Only the lines from the one containing "U8: NE5532 -> TL082" through the one containing "U8 pin out: NET14 -> NET15" should be printed, exactly as they appear below, with both ends included.
+++ Dataset entries +++
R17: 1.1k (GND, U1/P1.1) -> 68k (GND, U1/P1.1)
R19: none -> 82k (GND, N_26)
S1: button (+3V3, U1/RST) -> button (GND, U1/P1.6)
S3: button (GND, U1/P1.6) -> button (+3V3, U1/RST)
+++
+++ Dataset entries +++
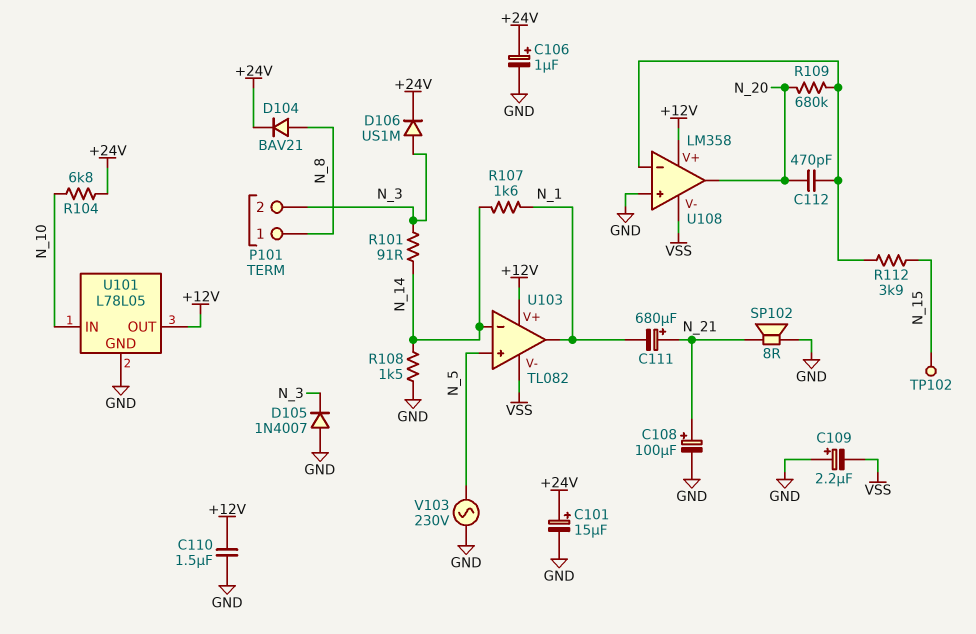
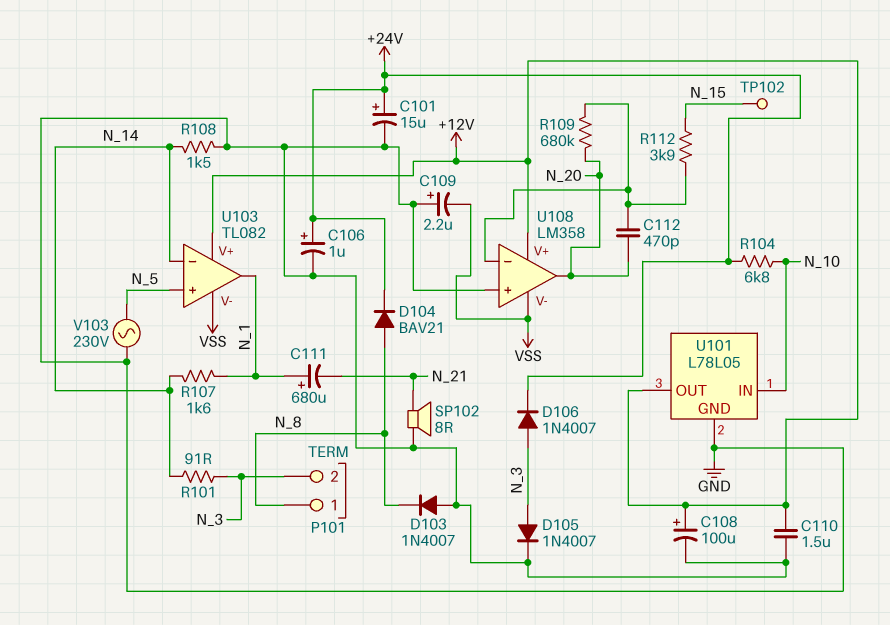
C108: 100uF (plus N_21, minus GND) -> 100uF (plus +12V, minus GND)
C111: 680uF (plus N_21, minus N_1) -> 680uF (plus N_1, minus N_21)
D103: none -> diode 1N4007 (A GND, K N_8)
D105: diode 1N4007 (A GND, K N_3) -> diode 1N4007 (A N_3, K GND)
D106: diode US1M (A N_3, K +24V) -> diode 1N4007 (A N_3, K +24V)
+++
+++ Dataset entries +++
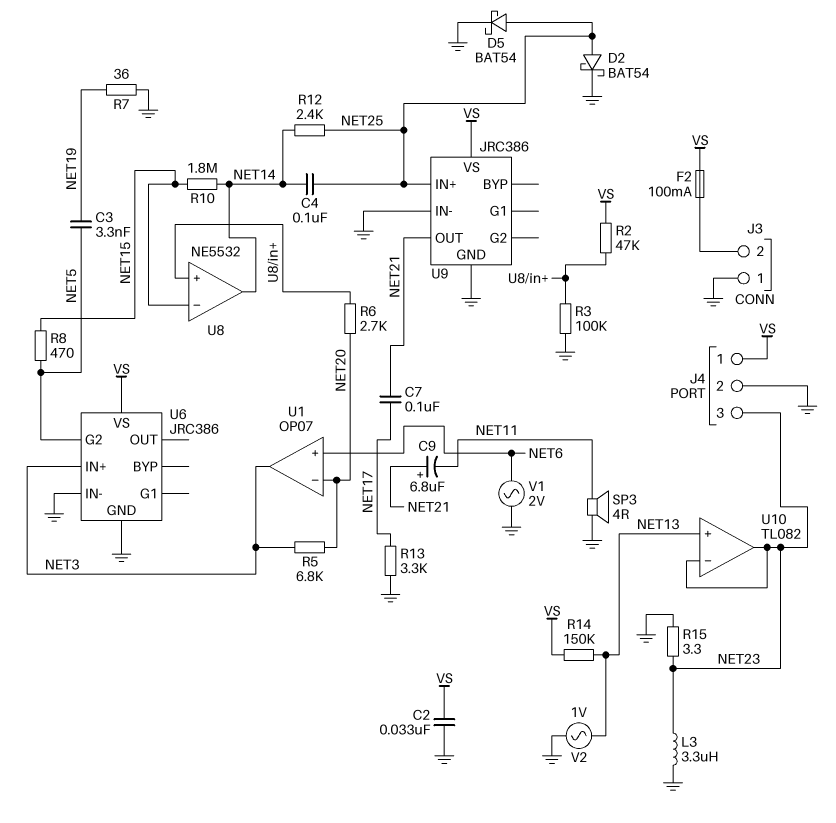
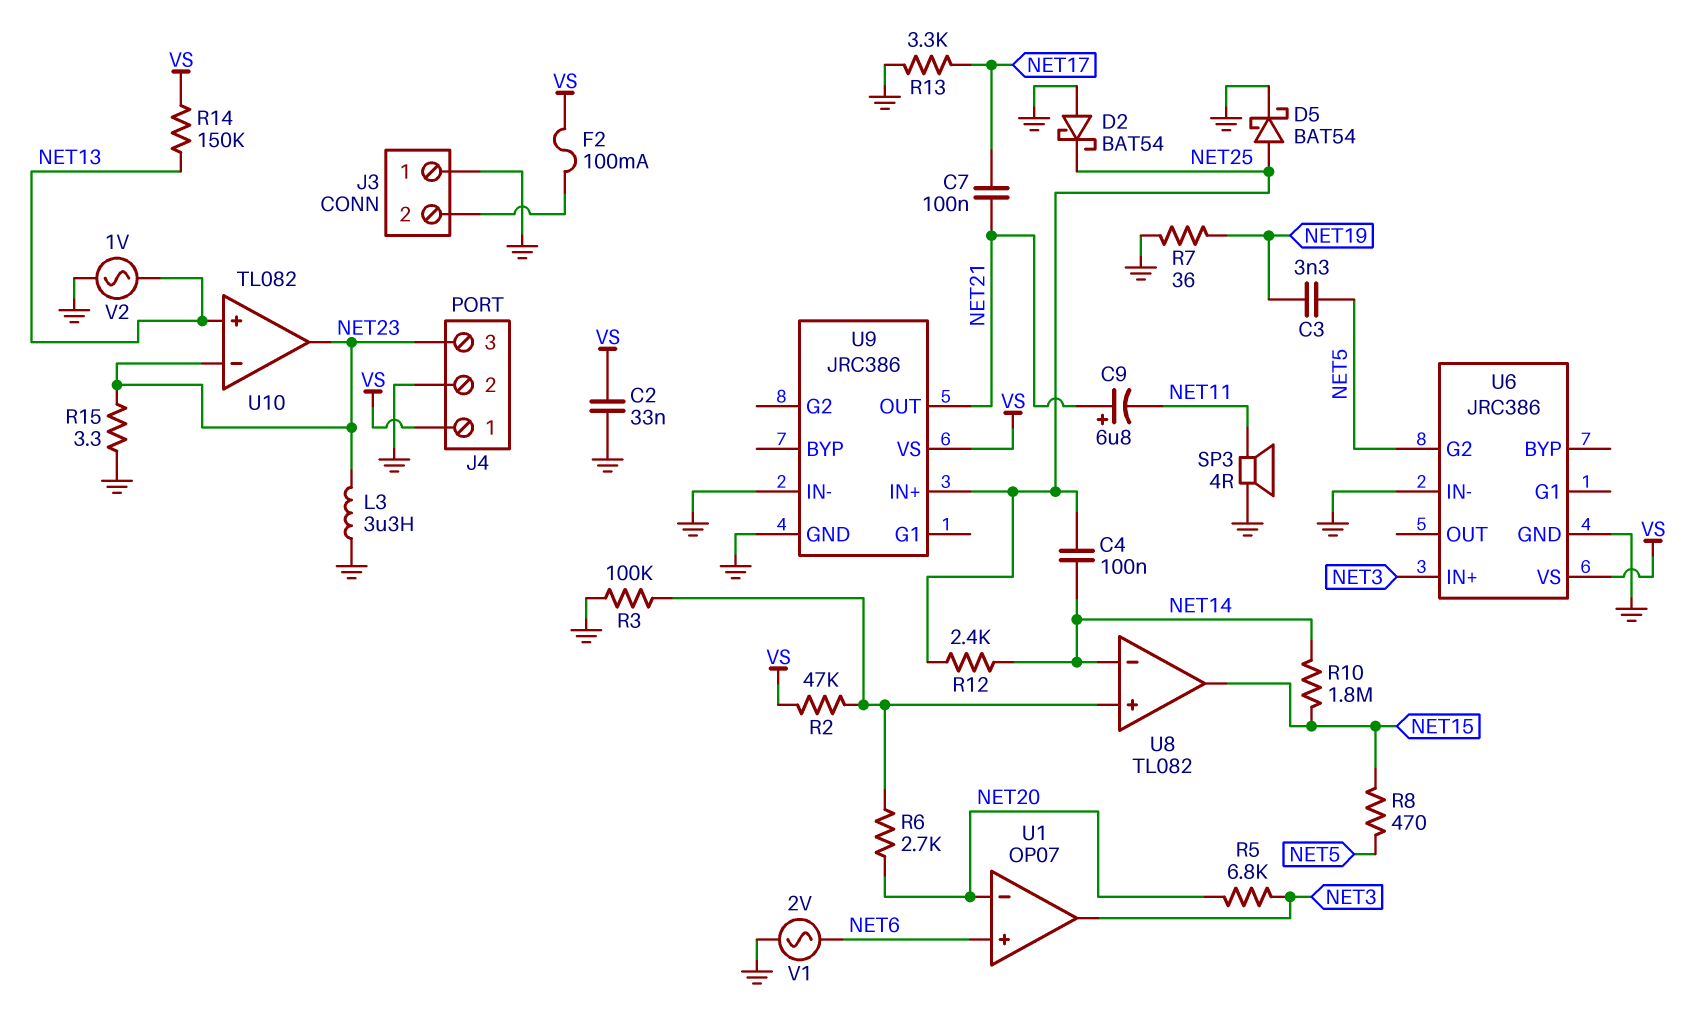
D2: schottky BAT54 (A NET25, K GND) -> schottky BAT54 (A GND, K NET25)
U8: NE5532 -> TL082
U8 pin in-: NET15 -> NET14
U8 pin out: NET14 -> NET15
+++
__Solved exercise__
U8: NE5532 -> TL082
U8 pin in-: NET15 -> NET14
U8 pin out: NET14 -> NET15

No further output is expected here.